PROBLEM - Copy the listing below exactly. Pictures stay out of it.

SUPPLIED DATA -
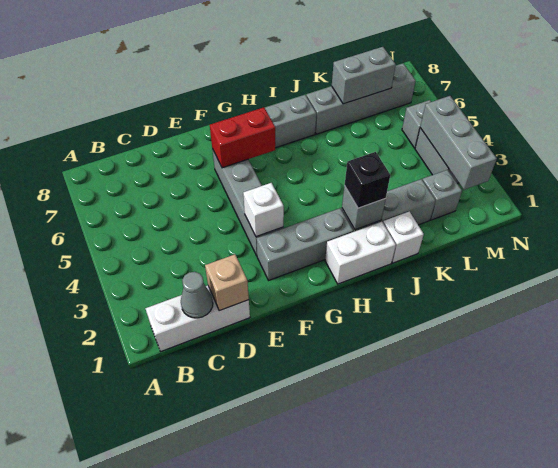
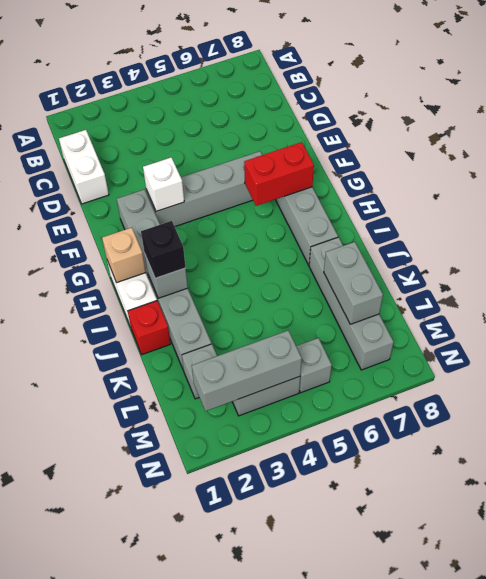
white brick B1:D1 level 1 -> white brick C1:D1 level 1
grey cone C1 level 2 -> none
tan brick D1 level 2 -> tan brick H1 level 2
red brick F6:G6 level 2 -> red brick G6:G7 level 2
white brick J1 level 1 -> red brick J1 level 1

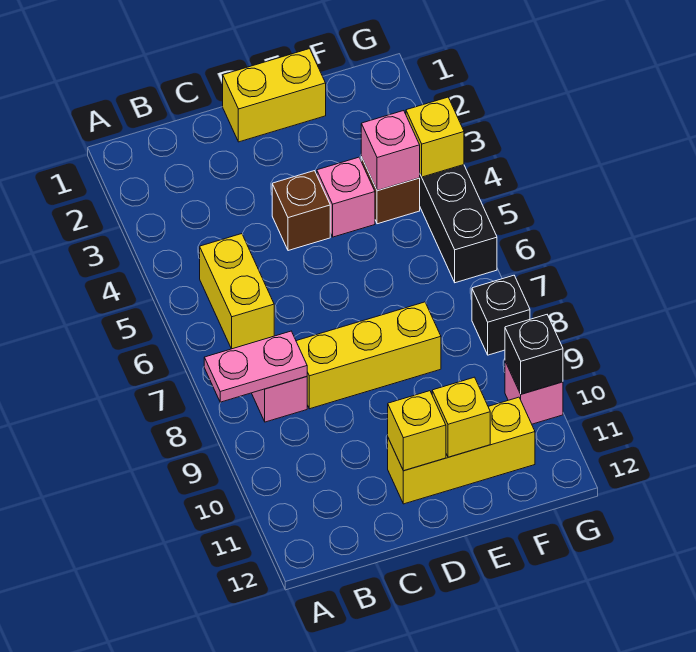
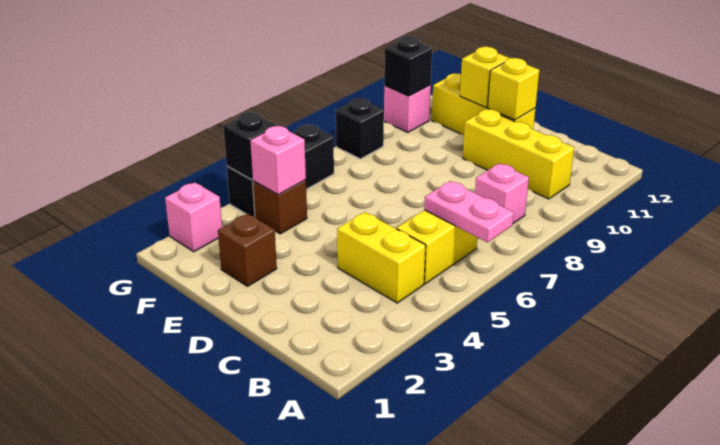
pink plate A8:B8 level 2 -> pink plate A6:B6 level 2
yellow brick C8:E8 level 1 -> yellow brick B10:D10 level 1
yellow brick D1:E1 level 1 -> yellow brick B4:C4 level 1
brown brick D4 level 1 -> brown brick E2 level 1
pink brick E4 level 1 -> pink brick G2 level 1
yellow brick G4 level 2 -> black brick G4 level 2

YOUR SOLUTION -
white brick B1:D1 level 1 -> white brick C1:D1 level 1
grey cone C1 level 2 -> none
tan brick D1 level 2 -> tan brick H1 level 2
red brick F6:G6 level 2 -> red brick G6:G7 level 2
white brick J1 level 1 -> red brick J1 level 1

pink plate A8:B8 level 2 -> pink plate A6:B6 level 2
yellow brick C8:E8 level 1 -> yellow brick B10:D10 level 1
yellow brick D1:E1 level 1 -> yellow brick B4:C4 level 1
brown brick D4 level 1 -> brown brick E2 level 1
pink brick E4 level 1 -> pink brick G2 level 1
yellow brick G4 level 2 -> black brick G4 level 2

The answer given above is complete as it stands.